→ Your goal: Only lines containing the string "none" belong in the answer; find them in the records and copy them.

Building location records:
*** Begin section ***

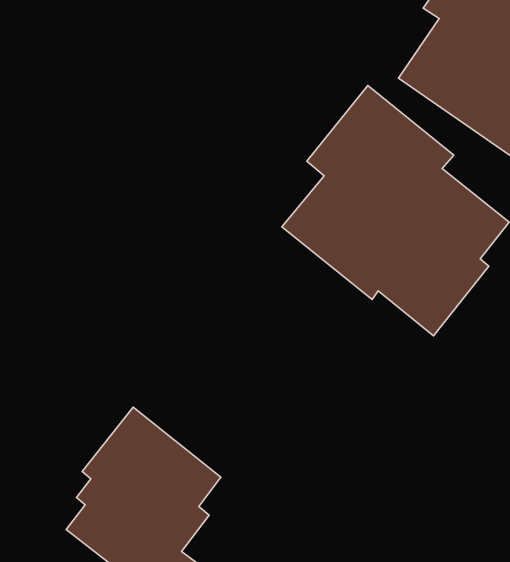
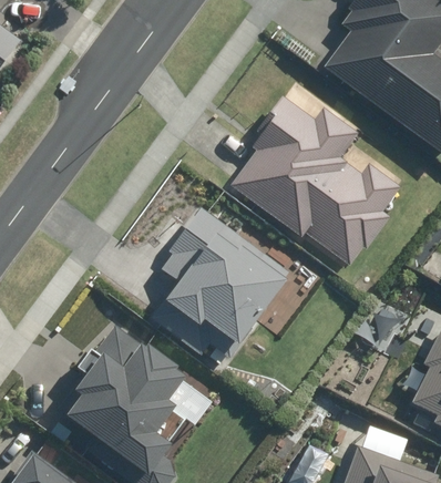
building: none -> [157,207,295,348]

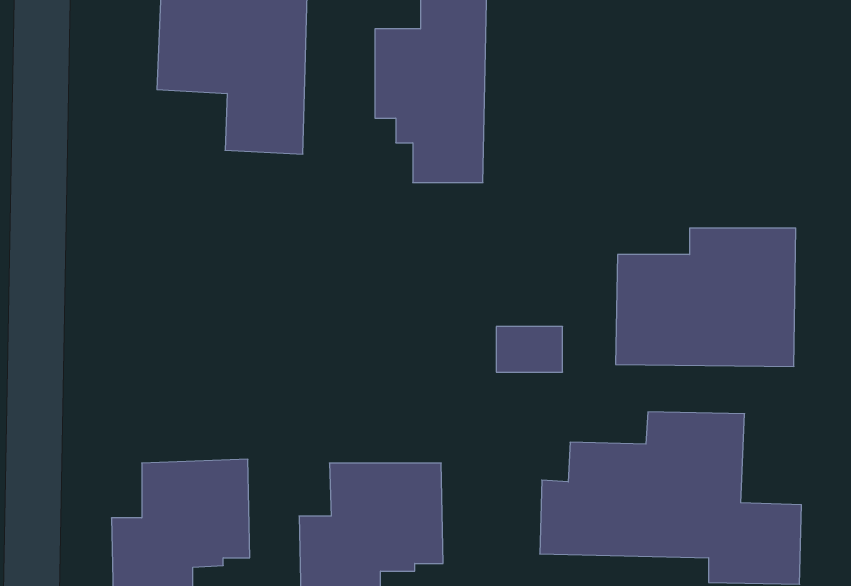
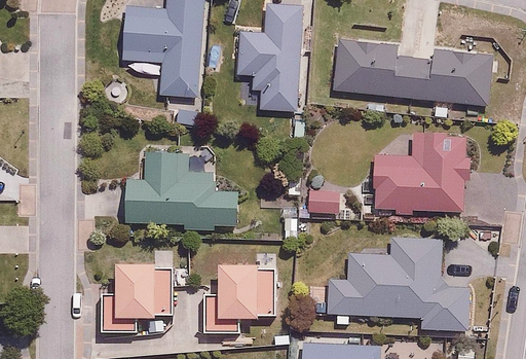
building: none -> [332,40,492,104]
building: none -> [124,149,237,231]

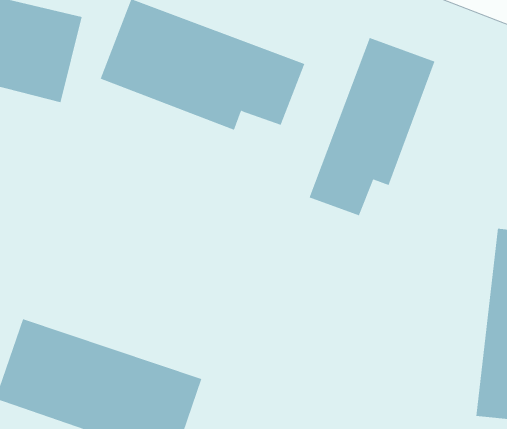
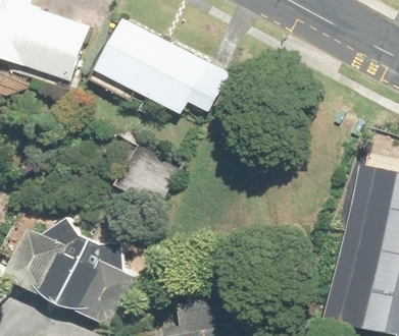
building: [309,37,435,216] -> none

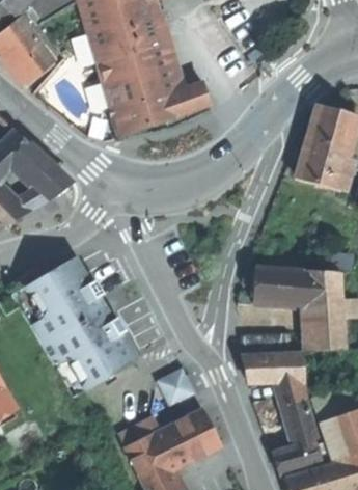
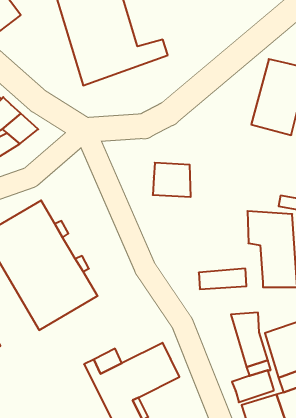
building: [254,267,295,303] -> [153,163,191,197]
building: [243,352,305,380] -> none
building: [157,366,195,405] -> none

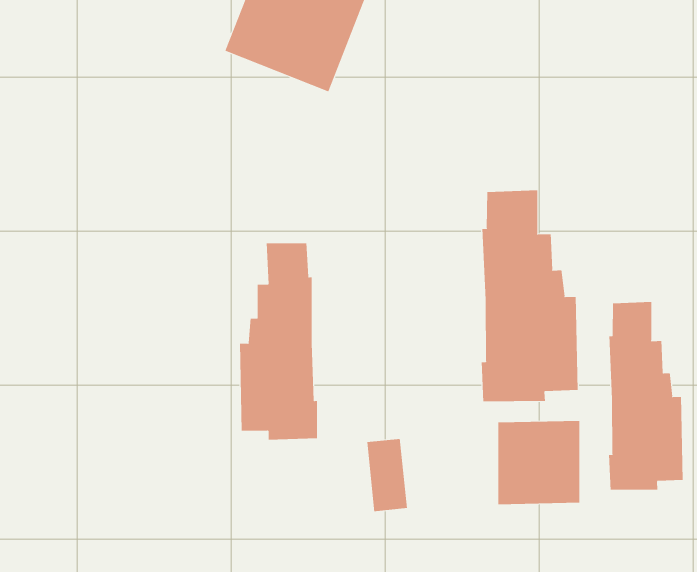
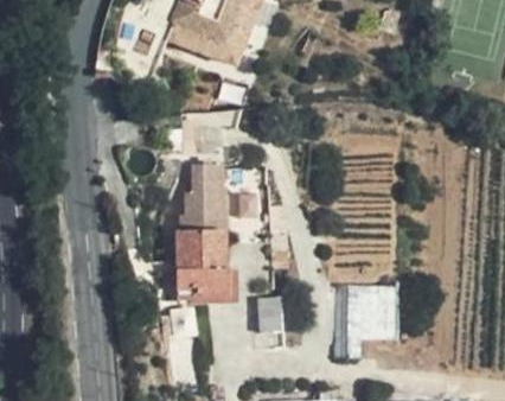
building: [481,190,578,402] -> none
building: [609,301,683,491] -> none

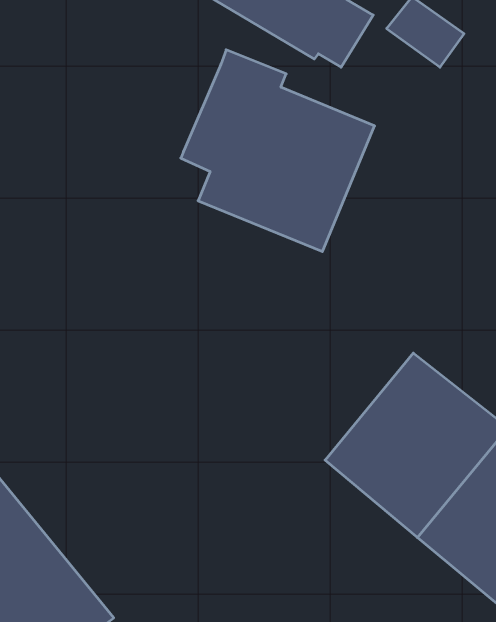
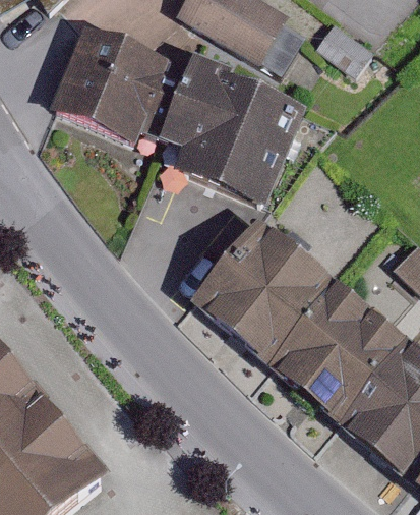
building: none -> [55,26,193,145]
building: none -> [194,224,340,369]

*** End section ***

→ Task answer:
building: none -> [157,207,295,348]
building: none -> [332,40,492,104]
building: none -> [124,149,237,231]
building: [309,37,435,216] -> none
building: [243,352,305,380] -> none
building: [157,366,195,405] -> none
building: [481,190,578,402] -> none
building: [609,301,683,491] -> none
building: none -> [55,26,193,145]
building: none -> [194,224,340,369]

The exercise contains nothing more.